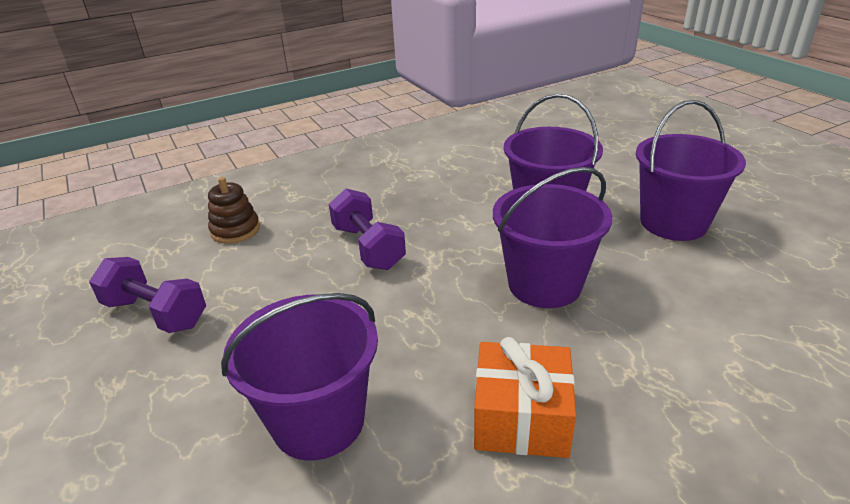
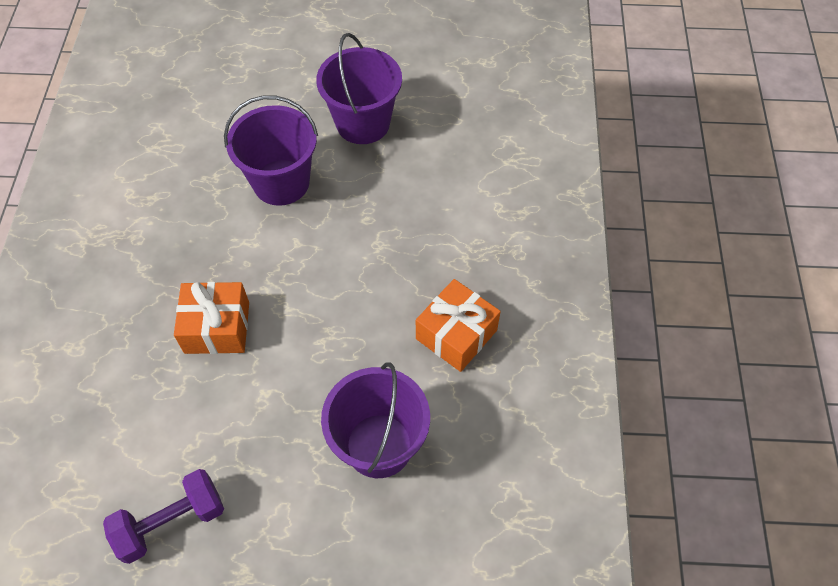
camera: 60 degrees left, 25 degrees up
brown stacking toy [208,177,260,244] -> none
purple dumbbell [329,189,406,270] -> orange gift [174,282,249,354]
purple bucket [493,167,612,308] -> none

_____

Every line of the listing that includes "none" must be shown.

Result of the task:
brown stacking toy [208,177,260,244] -> none
purple bucket [493,167,612,308] -> none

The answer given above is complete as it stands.